■ PROBLEM TO SOLVE: Reading the records below, how many lines contain "none"? Respond with a number and nothing else.

((

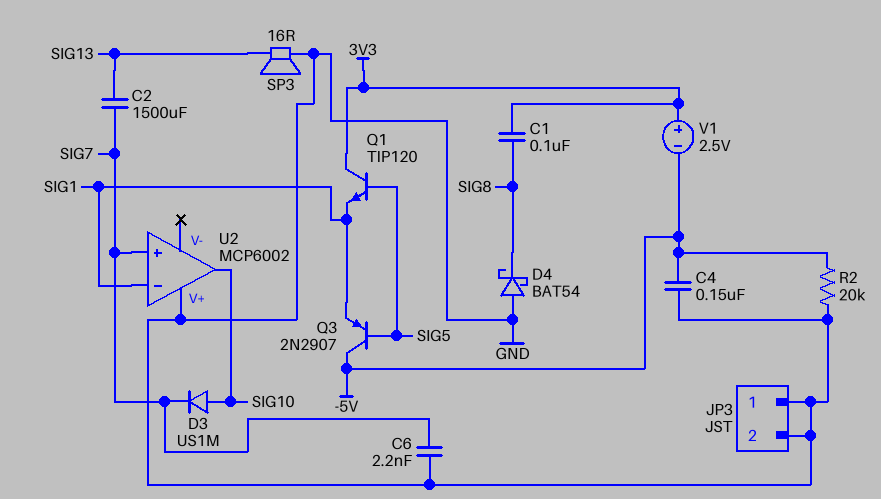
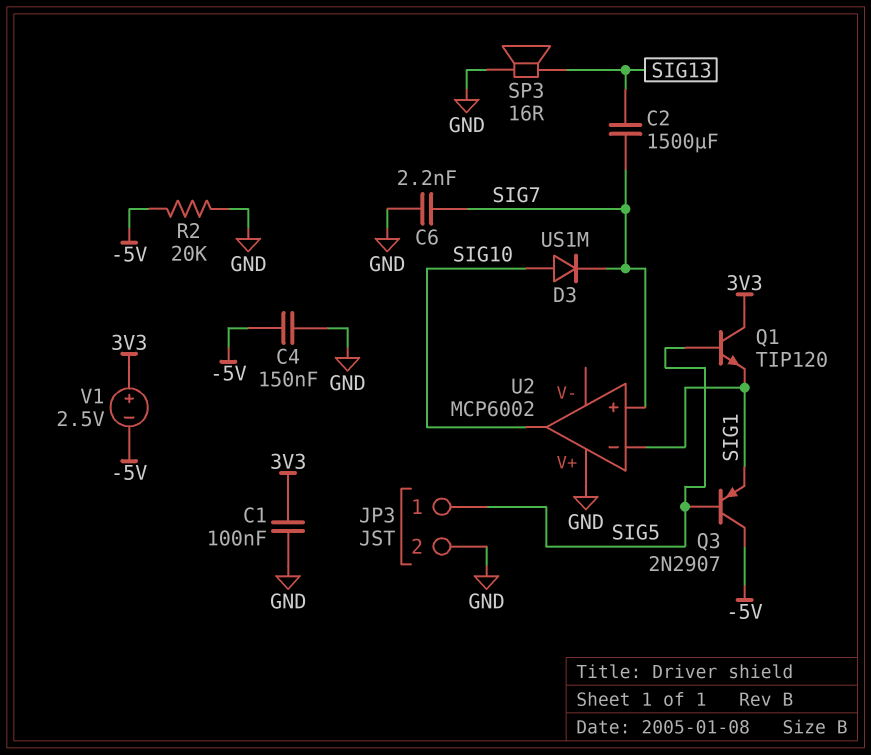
C1: 100nF (3V3, SIG8) -> 100nF (3V3, GND)
D4: schottky BAT54 (A GND, K SIG8) -> none
JP3 pin 1: GND -> SIG5

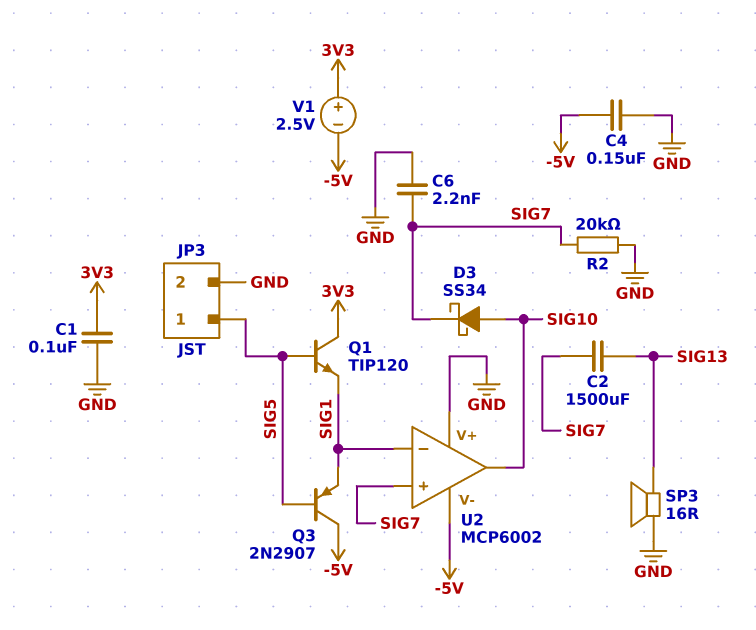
D3: diode US1M (A SIG10, K SIG7) -> schottky SS34 (A SIG10, K SIG7)
R2: 20k (-5V, GND) -> 20k (GND, SIG7)
U2 pin V-: none -> -5V

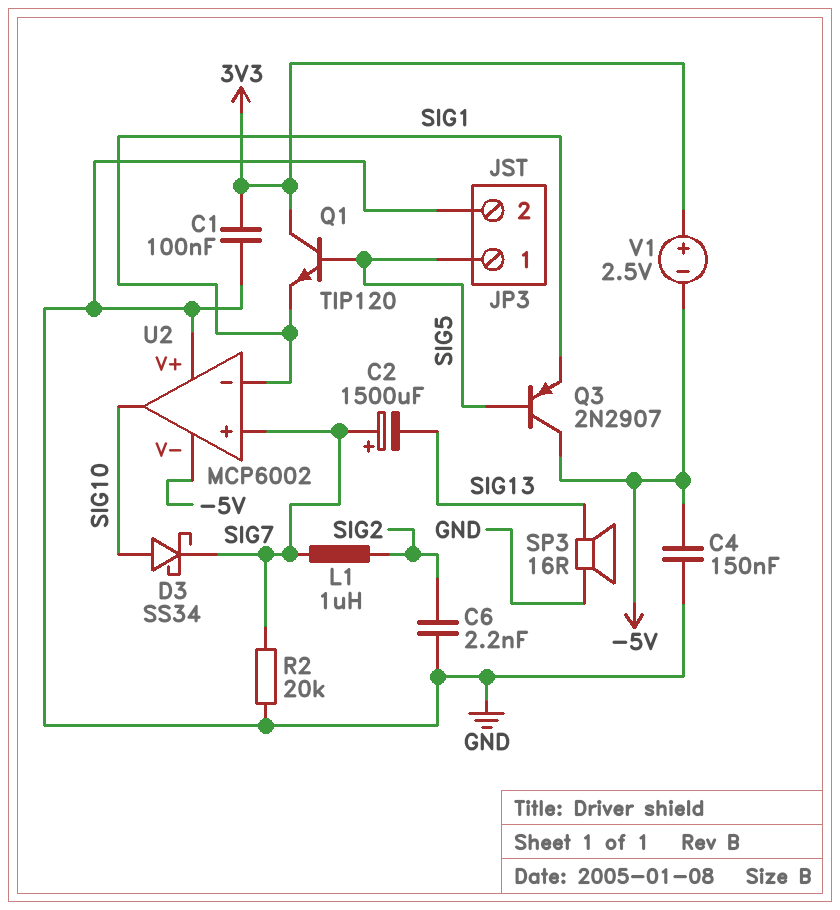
C2: 1500uF (SIG7, SIG13) -> 1500uF (plus SIG7, minus SIG13)
C6: 2.2nF (GND, SIG7) -> 2.2nF (GND, SIG2)
L1: none -> 1uH (SIG2, SIG7)

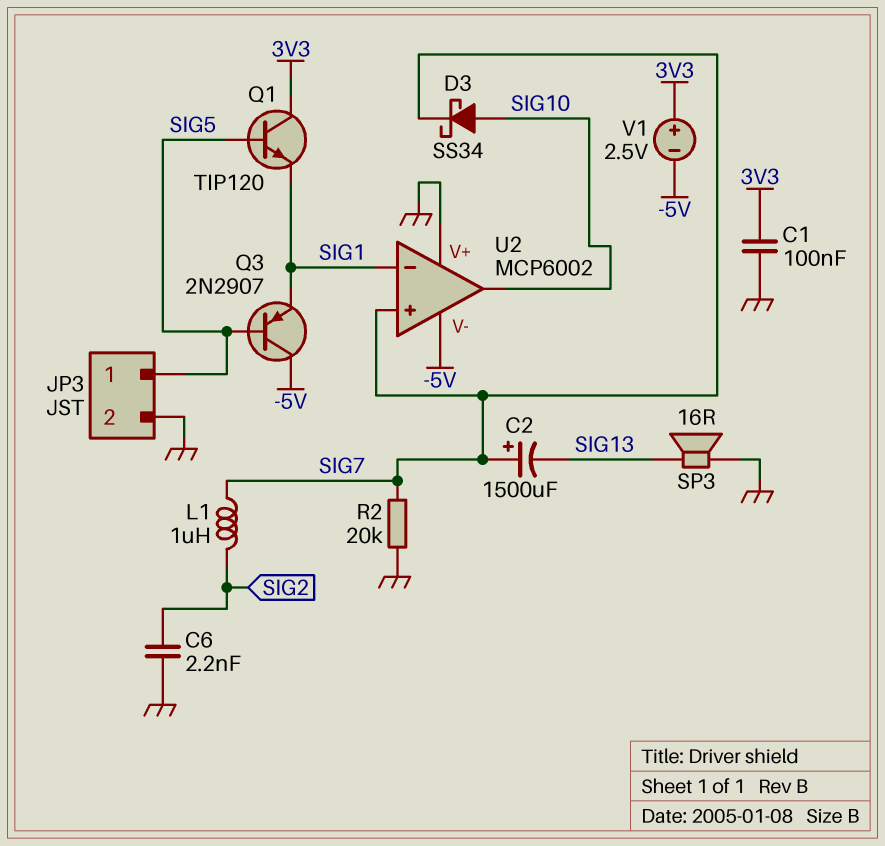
C4: 150nF (-5V, GND) -> none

))

■ RESULT OF THIS EXERCISE: 4